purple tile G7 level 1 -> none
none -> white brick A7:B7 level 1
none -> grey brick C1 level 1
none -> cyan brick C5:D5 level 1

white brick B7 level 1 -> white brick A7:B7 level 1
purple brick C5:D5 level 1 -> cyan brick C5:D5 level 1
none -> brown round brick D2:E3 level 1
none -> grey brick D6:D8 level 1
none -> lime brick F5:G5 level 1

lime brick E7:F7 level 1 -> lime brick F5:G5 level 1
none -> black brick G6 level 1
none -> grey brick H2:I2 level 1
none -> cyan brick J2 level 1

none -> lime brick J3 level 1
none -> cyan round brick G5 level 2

▬▬▬▬▬▬

## [Work to be completed]
The answer must be the line containing "none -> lime brick F5:G5 level 1" and every line after it to the end of the data, each set down exactly.

## [Response below]
none -> lime brick F5:G5 level 1

lime brick E7:F7 level 1 -> lime brick F5:G5 level 1
none -> black brick G6 level 1
none -> grey brick H2:I2 level 1
none -> cyan brick J2 level 1

none -> lime brick J3 level 1
none -> cyan round brick G5 level 2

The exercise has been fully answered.